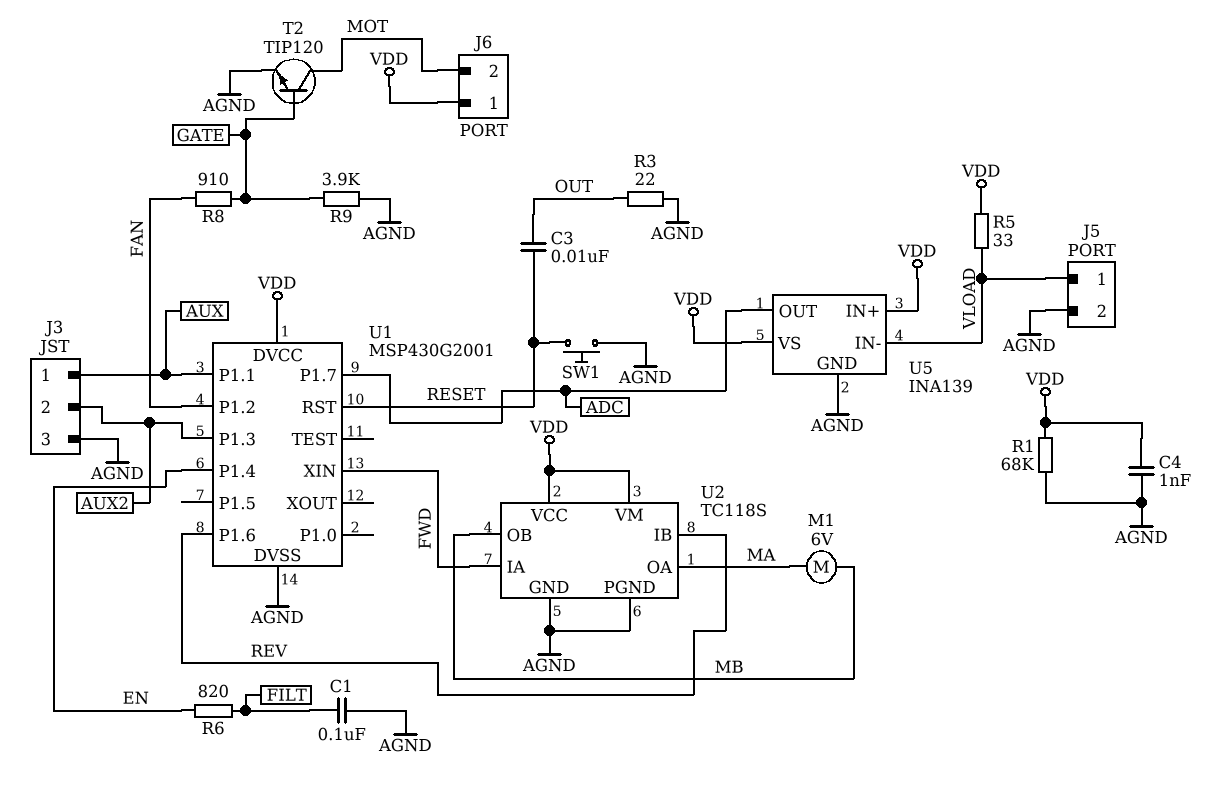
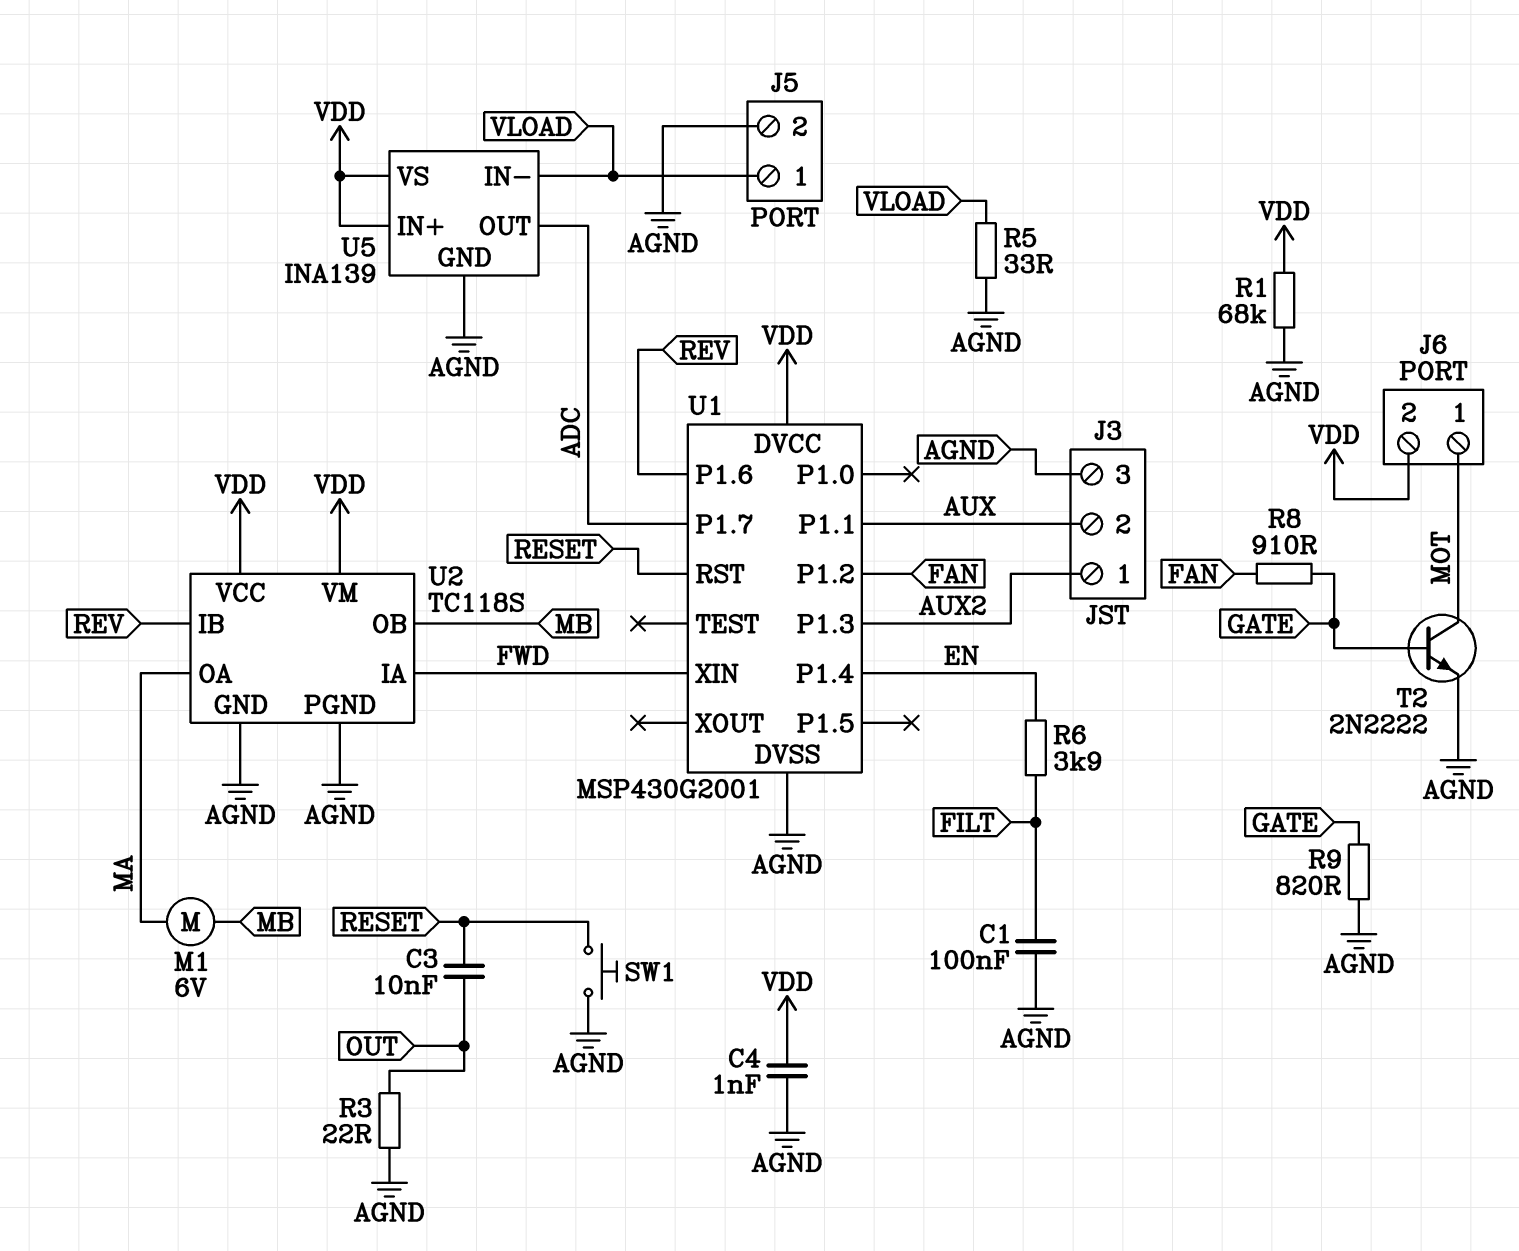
J3 pin 1: AUX -> AUX2
J3 pin 2: AUX2 -> AUX
J6 pin 1: VDD -> MOT
J6 pin 2: MOT -> VDD
R5: 33 (VDD, VLOAD) -> 33 (AGND, VLOAD)
R6: 820 (EN, FILT) -> 3.9k (EN, FILT)
R9: 3.9k (AGND, GATE) -> 820 (AGND, GATE)
T2: NPN TIP120 (B GATE, C MOT, E AGND) -> NPN 2N2222 (B GATE, C MOT, E AGND)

Your goal: Pictures aren't part of the copy; return each record above exactly.

Final answer:
J3 pin 1: AUX -> AUX2
J3 pin 2: AUX2 -> AUX
J6 pin 1: VDD -> MOT
J6 pin 2: MOT -> VDD
R5: 33 (VDD, VLOAD) -> 33 (AGND, VLOAD)
R6: 820 (EN, FILT) -> 3.9k (EN, FILT)
R9: 3.9k (AGND, GATE) -> 820 (AGND, GATE)
T2: NPN TIP120 (B GATE, C MOT, E AGND) -> NPN 2N2222 (B GATE, C MOT, E AGND)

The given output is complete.